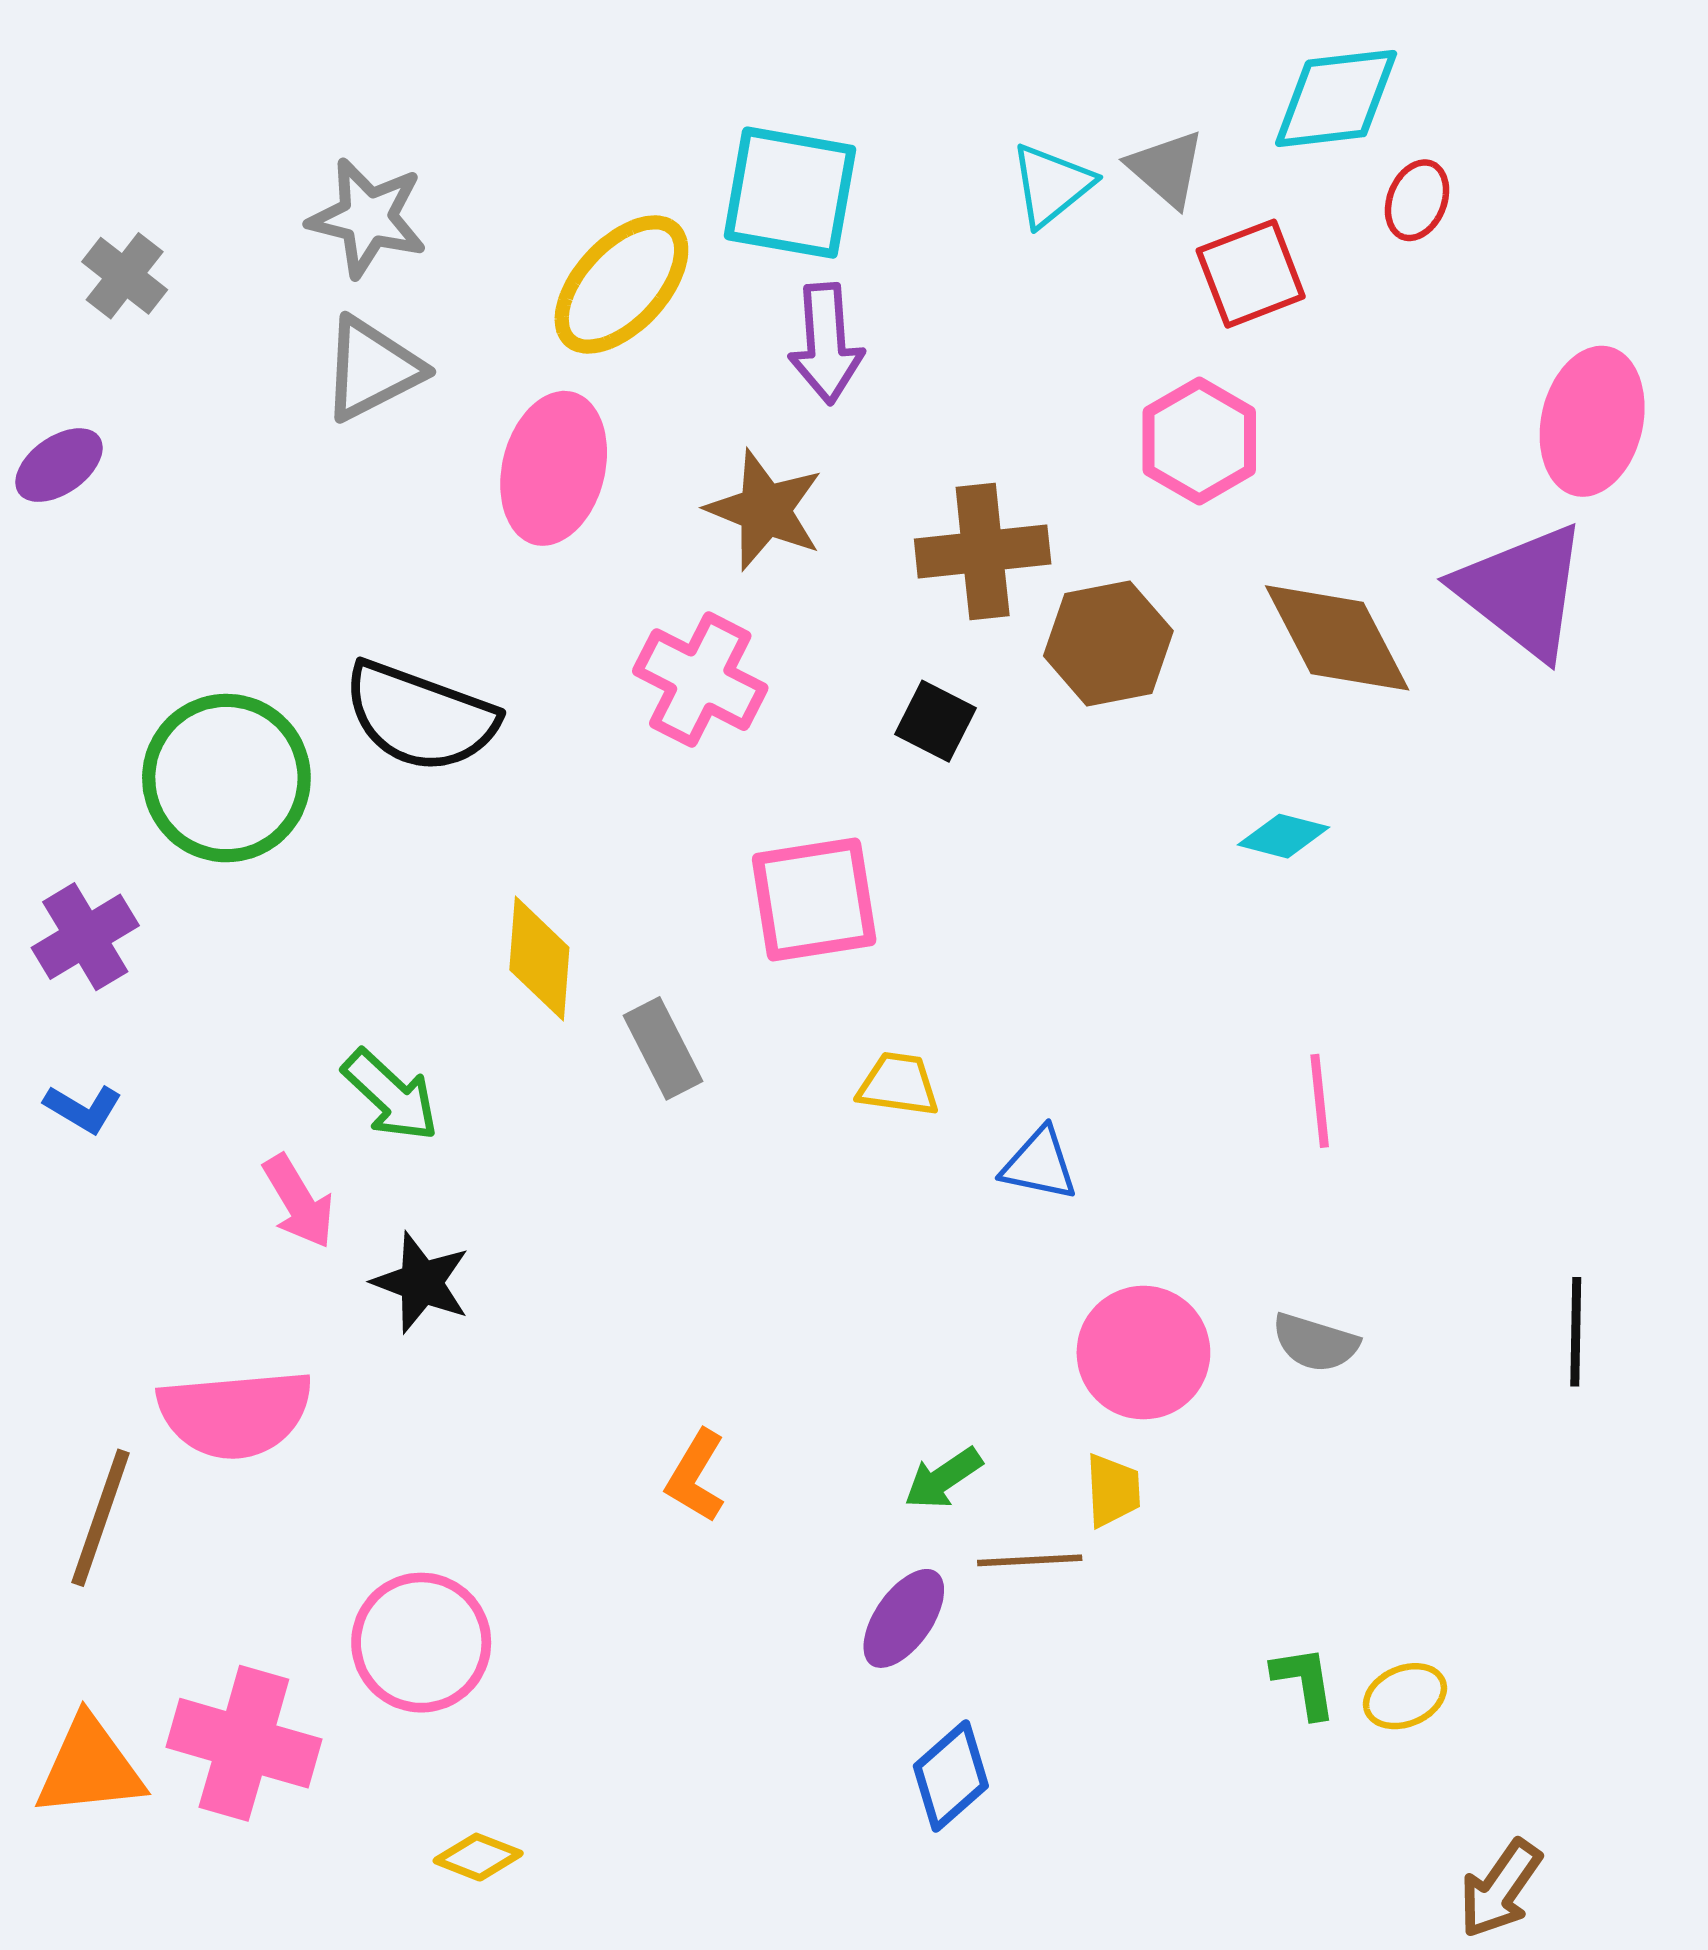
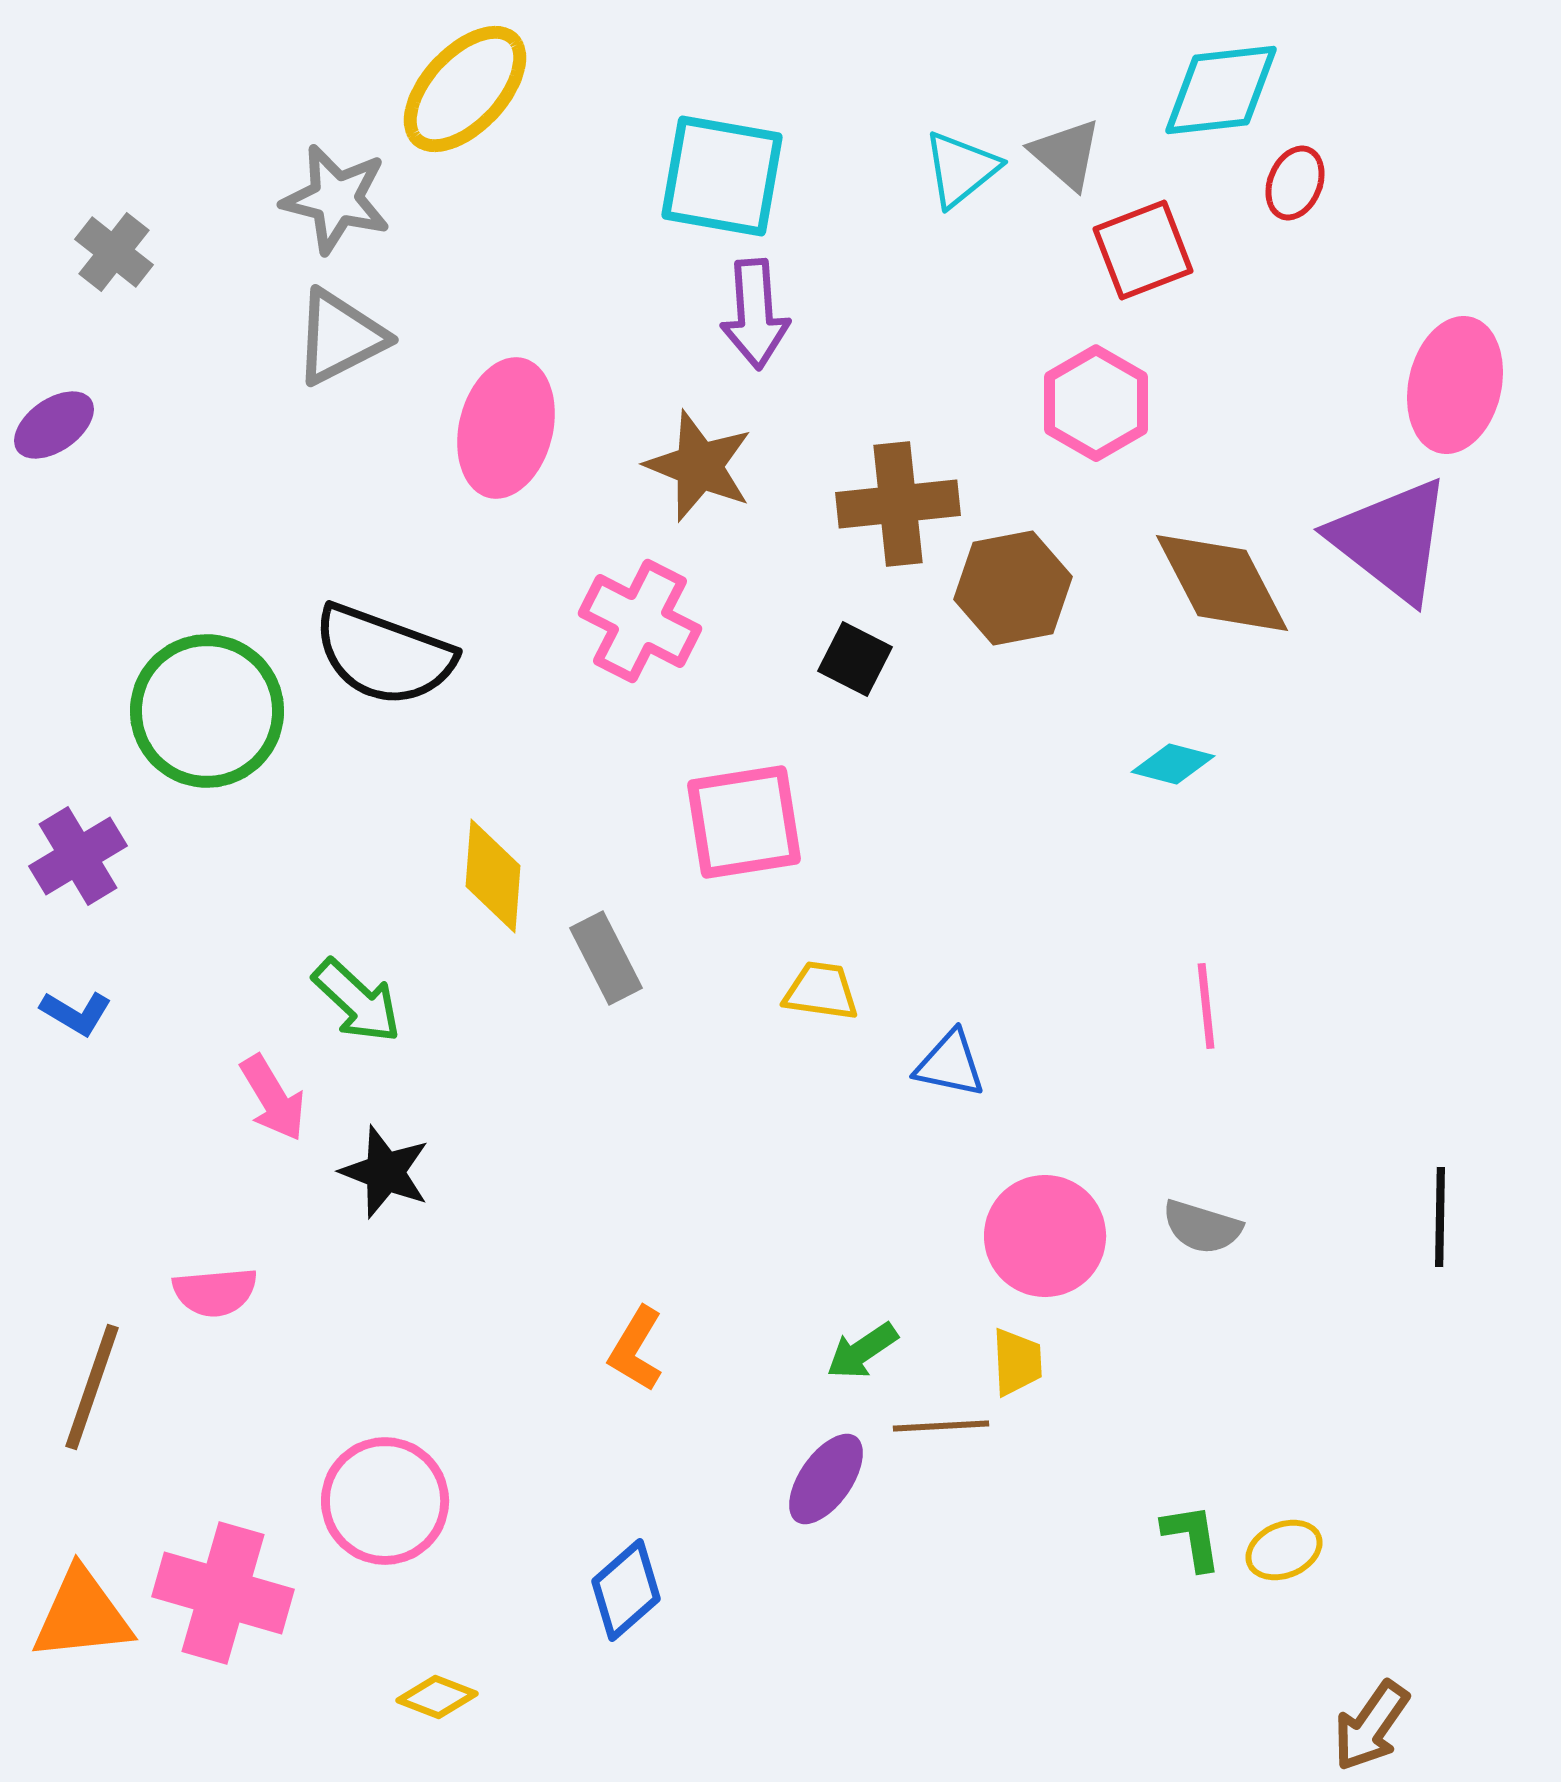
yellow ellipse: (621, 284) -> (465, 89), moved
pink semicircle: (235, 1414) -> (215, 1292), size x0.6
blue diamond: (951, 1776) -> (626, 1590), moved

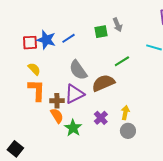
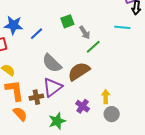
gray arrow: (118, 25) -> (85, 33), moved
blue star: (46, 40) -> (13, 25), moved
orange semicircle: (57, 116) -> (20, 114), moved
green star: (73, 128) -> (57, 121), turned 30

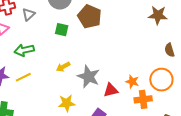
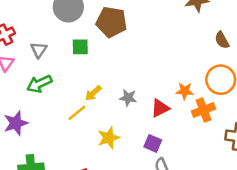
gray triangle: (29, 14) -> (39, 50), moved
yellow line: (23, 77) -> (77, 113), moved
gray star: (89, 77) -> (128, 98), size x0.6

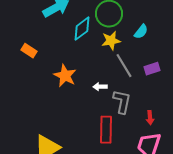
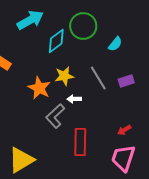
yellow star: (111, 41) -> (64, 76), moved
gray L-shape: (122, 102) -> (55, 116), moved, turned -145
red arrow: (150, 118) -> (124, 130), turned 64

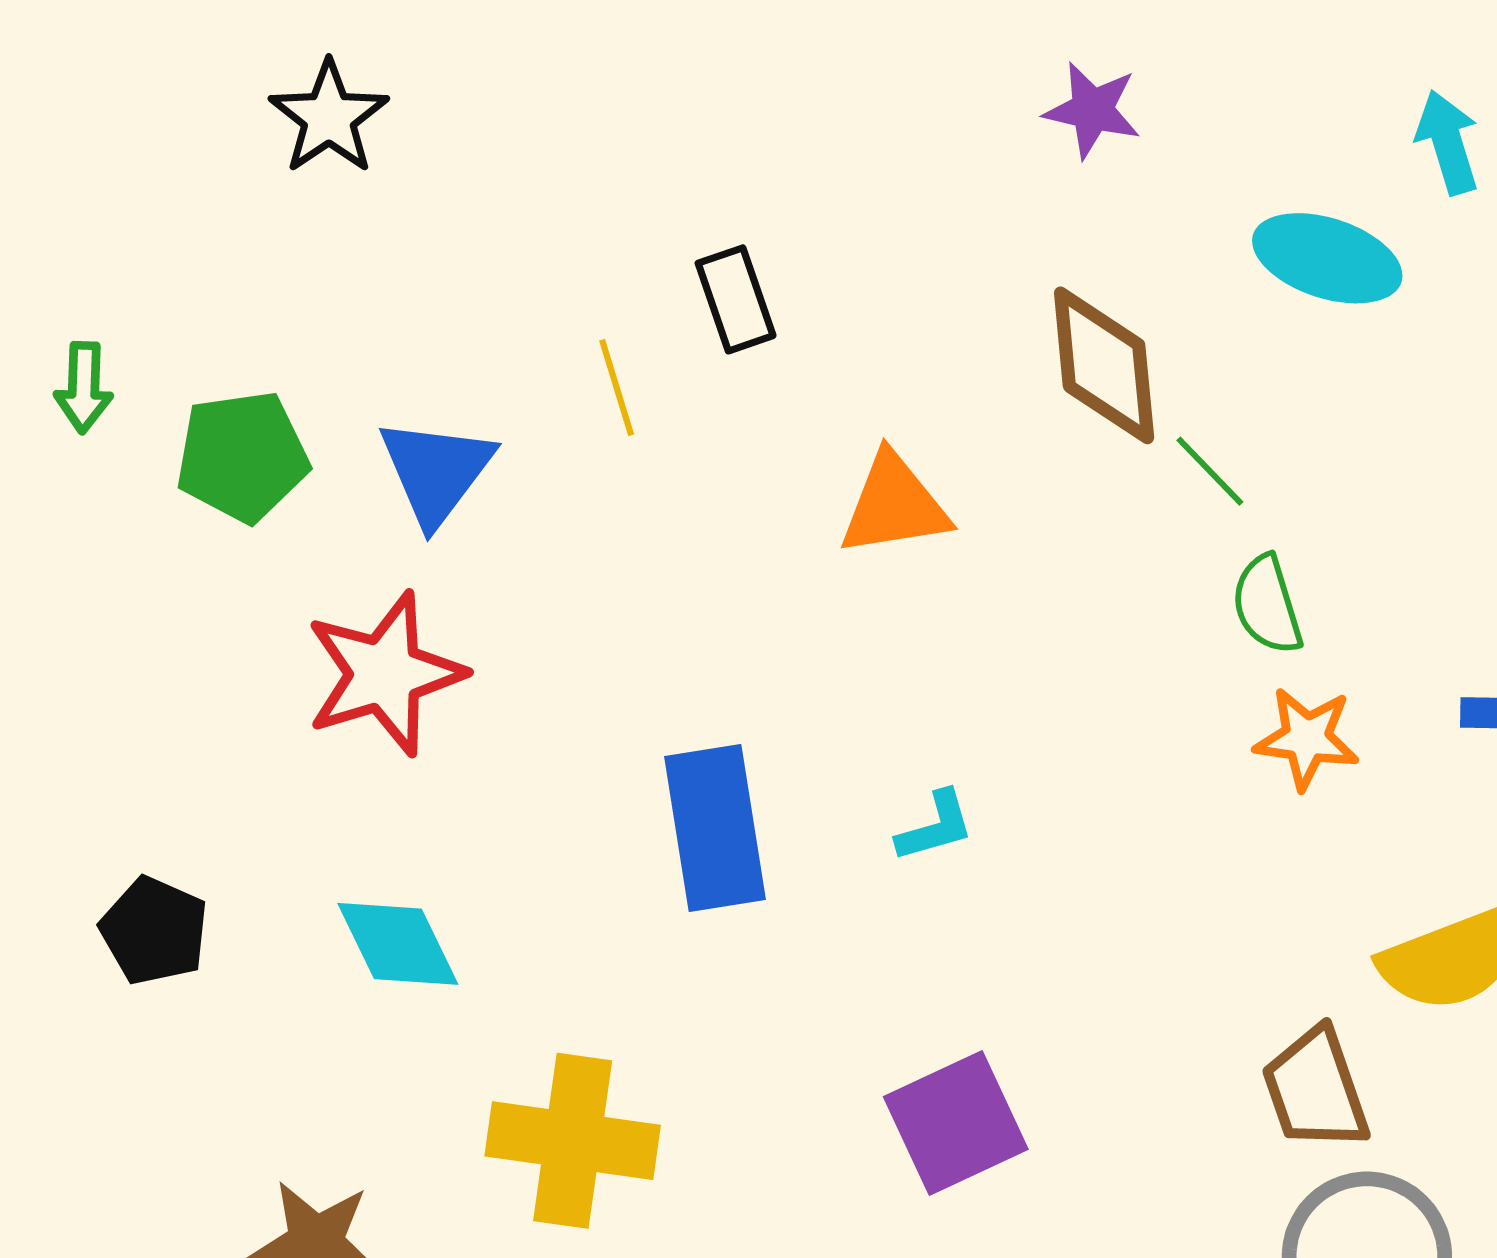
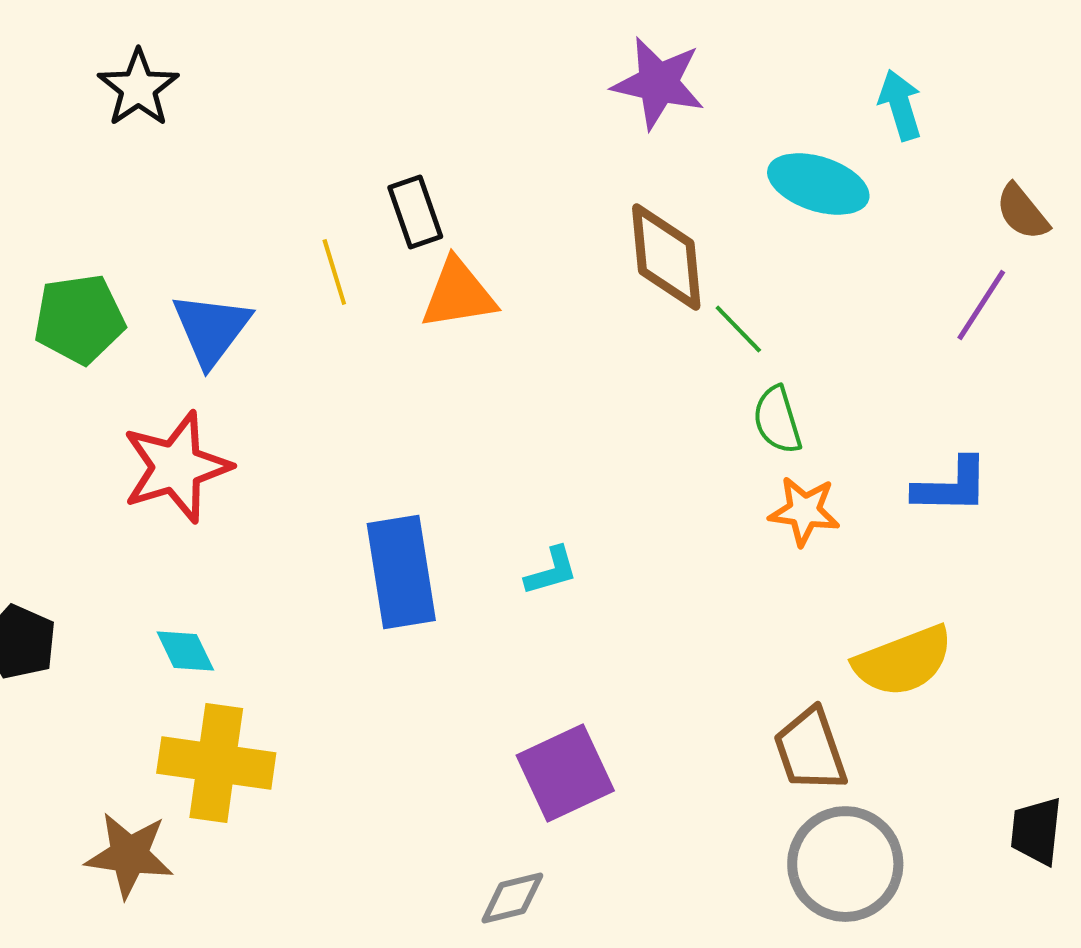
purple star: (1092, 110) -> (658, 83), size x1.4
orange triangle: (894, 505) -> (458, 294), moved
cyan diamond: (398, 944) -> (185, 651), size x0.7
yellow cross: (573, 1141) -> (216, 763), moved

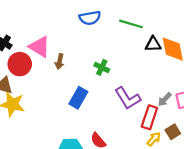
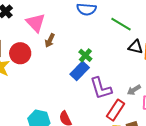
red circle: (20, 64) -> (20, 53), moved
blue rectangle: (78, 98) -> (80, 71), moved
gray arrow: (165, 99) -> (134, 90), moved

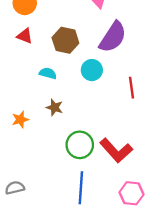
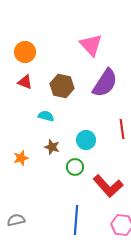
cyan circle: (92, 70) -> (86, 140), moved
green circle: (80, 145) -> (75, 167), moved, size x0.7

━━━━━━━━━━━━━━━━

* **WHAT YOU HAVE TO DO**
Transcribe every record exactly and omit each image.

* **SOLUTION TO THIS PROBLEM**
yellow ellipse: (621, 284) -> (465, 89), moved
pink semicircle: (235, 1414) -> (215, 1292), size x0.6
blue diamond: (951, 1776) -> (626, 1590), moved

gray arrow: (118, 25) -> (85, 33), moved
blue star: (46, 40) -> (13, 25), moved
orange semicircle: (57, 116) -> (20, 114), moved
green star: (73, 128) -> (57, 121), turned 30

gray triangle: (29, 14) -> (39, 50), moved
yellow line: (23, 77) -> (77, 113), moved
gray star: (89, 77) -> (128, 98), size x0.6

yellow star: (111, 41) -> (64, 76), moved
gray L-shape: (122, 102) -> (55, 116), moved, turned -145
red arrow: (150, 118) -> (124, 130), turned 64

purple star: (1092, 110) -> (658, 83), size x1.4
orange triangle: (894, 505) -> (458, 294), moved
cyan diamond: (398, 944) -> (185, 651), size x0.7
yellow cross: (573, 1141) -> (216, 763), moved

red circle: (20, 64) -> (20, 53), moved
blue rectangle: (78, 98) -> (80, 71), moved
gray arrow: (165, 99) -> (134, 90), moved

cyan circle: (92, 70) -> (86, 140), moved
green circle: (80, 145) -> (75, 167), moved, size x0.7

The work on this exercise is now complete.